§ WORK REQUIRED
If a line in the records below contains "heart", copy that line.

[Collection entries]
▬▬▬

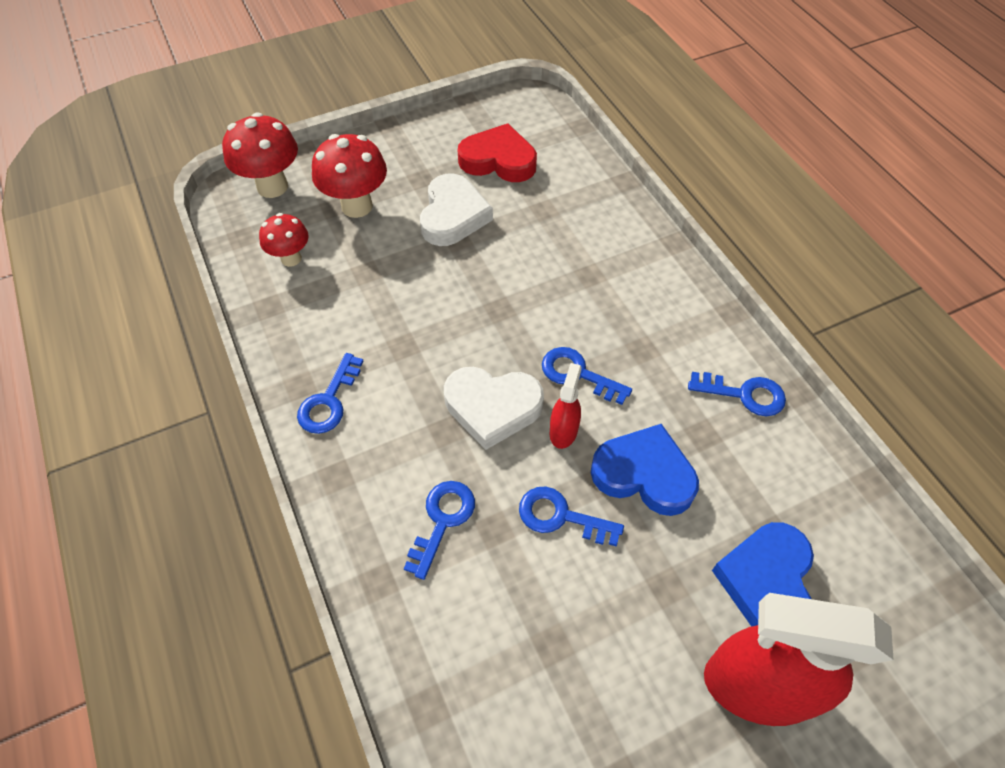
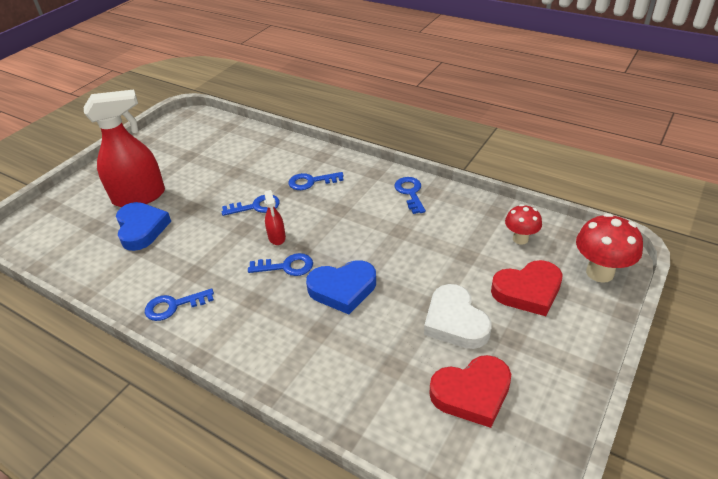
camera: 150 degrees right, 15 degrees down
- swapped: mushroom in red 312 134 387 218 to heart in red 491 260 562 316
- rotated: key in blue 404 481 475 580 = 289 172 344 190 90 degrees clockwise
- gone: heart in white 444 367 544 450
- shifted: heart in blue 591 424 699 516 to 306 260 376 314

▬▬▬

§ COMPLETED EXERCISE
- swapped: mushroom in red 312 134 387 218 to heart in red 491 260 562 316
- gone: heart in white 444 367 544 450
- shifted: heart in blue 591 424 699 516 to 306 260 376 314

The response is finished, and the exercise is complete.